PROMPT: Copy the material, swapping every "purple" for "violet" and keeping everything else the same. Leave out the pictures.

DATA FOR THIS TASK:

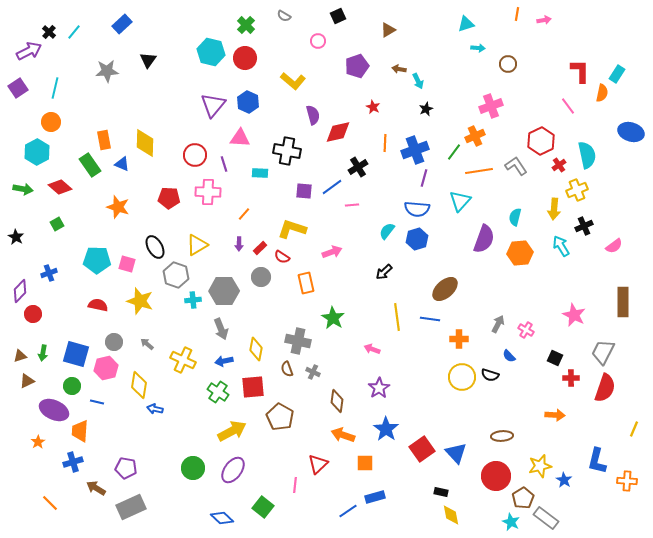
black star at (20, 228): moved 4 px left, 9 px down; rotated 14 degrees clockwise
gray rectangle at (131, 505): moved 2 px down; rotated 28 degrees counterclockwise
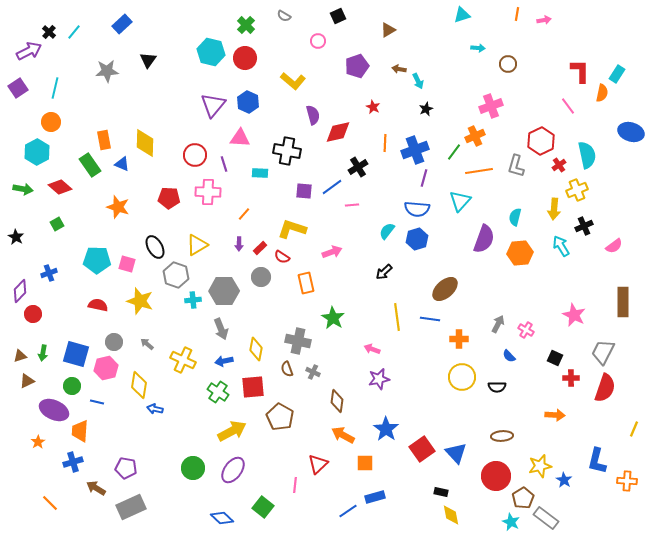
cyan triangle at (466, 24): moved 4 px left, 9 px up
gray L-shape at (516, 166): rotated 130 degrees counterclockwise
black semicircle at (490, 375): moved 7 px right, 12 px down; rotated 18 degrees counterclockwise
purple star at (379, 388): moved 9 px up; rotated 20 degrees clockwise
orange arrow at (343, 435): rotated 10 degrees clockwise
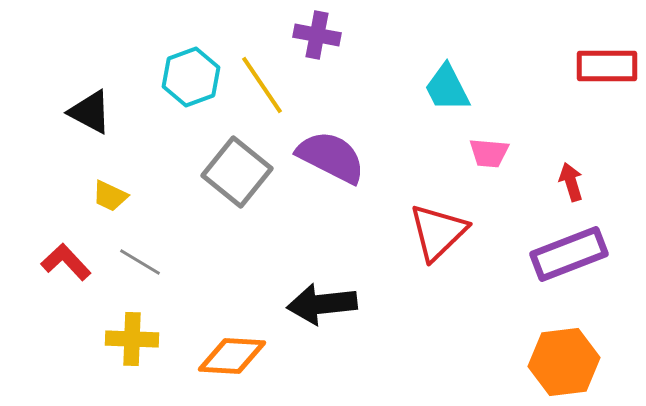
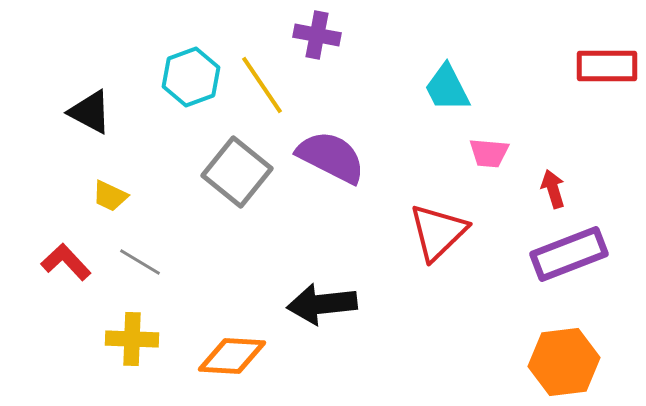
red arrow: moved 18 px left, 7 px down
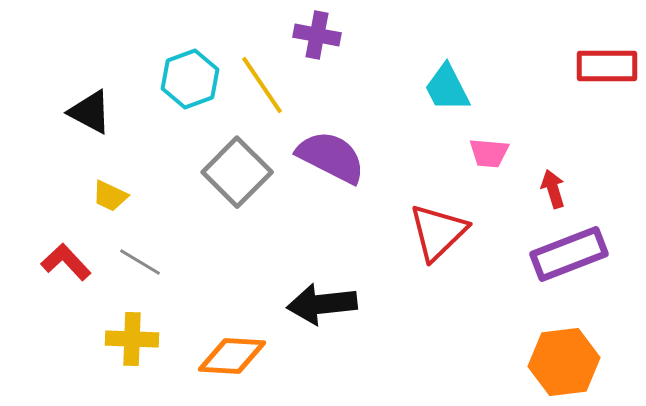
cyan hexagon: moved 1 px left, 2 px down
gray square: rotated 6 degrees clockwise
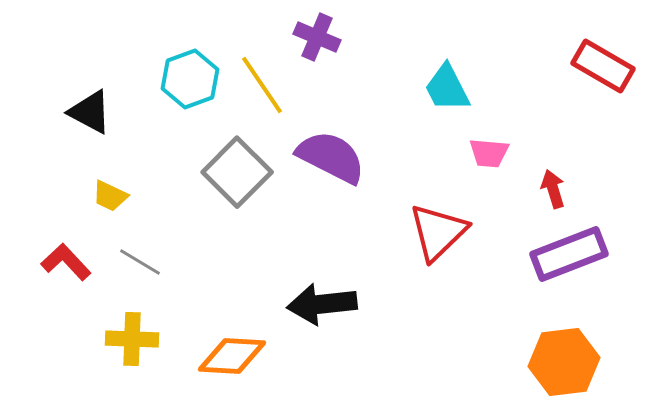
purple cross: moved 2 px down; rotated 12 degrees clockwise
red rectangle: moved 4 px left; rotated 30 degrees clockwise
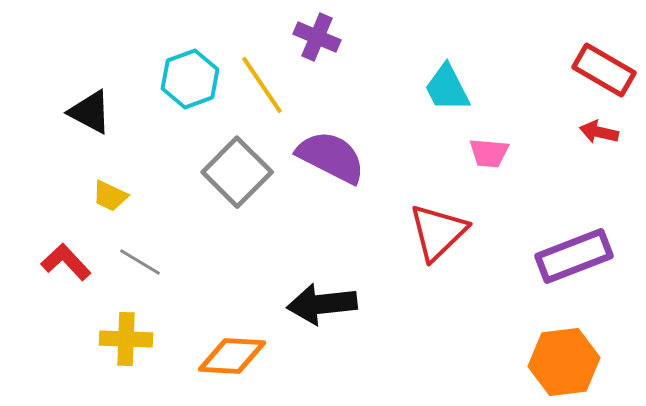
red rectangle: moved 1 px right, 4 px down
red arrow: moved 46 px right, 57 px up; rotated 60 degrees counterclockwise
purple rectangle: moved 5 px right, 2 px down
yellow cross: moved 6 px left
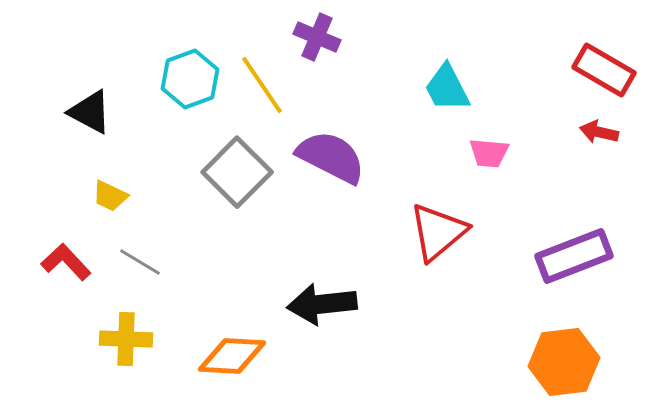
red triangle: rotated 4 degrees clockwise
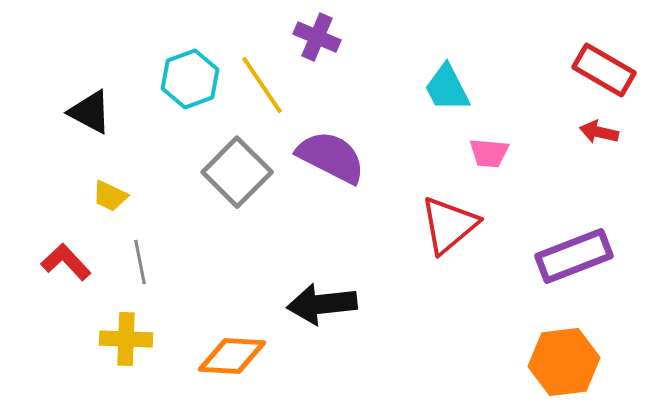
red triangle: moved 11 px right, 7 px up
gray line: rotated 48 degrees clockwise
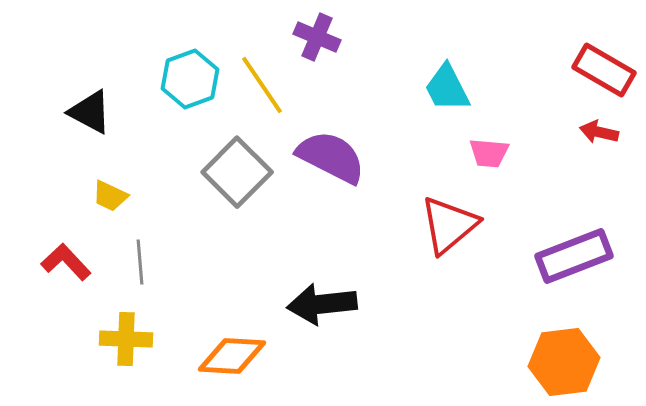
gray line: rotated 6 degrees clockwise
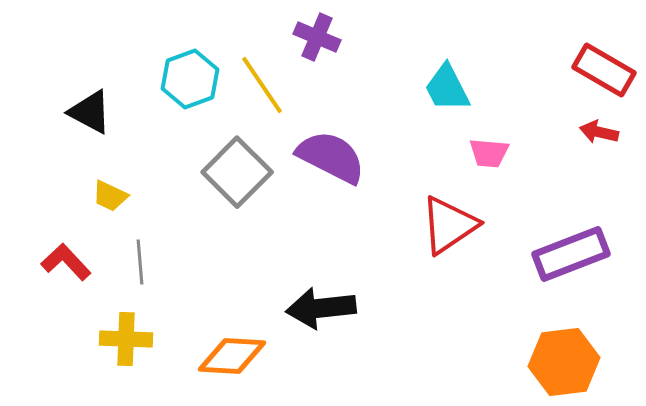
red triangle: rotated 6 degrees clockwise
purple rectangle: moved 3 px left, 2 px up
black arrow: moved 1 px left, 4 px down
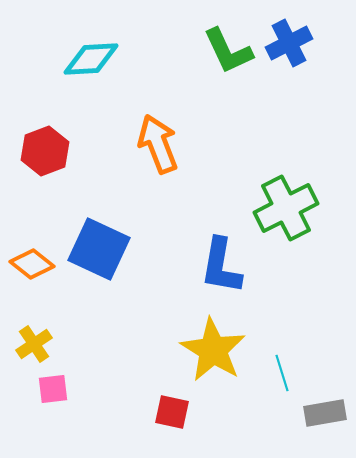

CORRECT OUTPUT:
black star at (20, 228): moved 4 px left, 9 px down; rotated 14 degrees clockwise
gray rectangle at (131, 505): moved 2 px down; rotated 28 degrees counterclockwise
cyan triangle at (466, 24): moved 4 px left, 9 px up
gray L-shape at (516, 166): rotated 130 degrees counterclockwise
black semicircle at (490, 375): moved 7 px right, 12 px down; rotated 18 degrees counterclockwise
violet star at (379, 388): moved 9 px up; rotated 20 degrees clockwise
orange arrow at (343, 435): rotated 10 degrees clockwise
red arrow: moved 18 px left, 7 px down
cyan hexagon: moved 1 px left, 2 px down
gray square: rotated 6 degrees clockwise
violet cross: moved 2 px down; rotated 12 degrees clockwise
red rectangle: moved 4 px left; rotated 30 degrees clockwise
red rectangle: moved 1 px right, 4 px down
red arrow: moved 46 px right, 57 px up; rotated 60 degrees counterclockwise
violet rectangle: moved 5 px right, 2 px down
yellow cross: moved 6 px left
red triangle: rotated 4 degrees clockwise
red triangle: moved 11 px right, 7 px up
gray line: rotated 48 degrees clockwise
gray line: rotated 6 degrees clockwise
red triangle: rotated 6 degrees clockwise
violet rectangle: moved 3 px left, 2 px up
black arrow: moved 1 px left, 4 px down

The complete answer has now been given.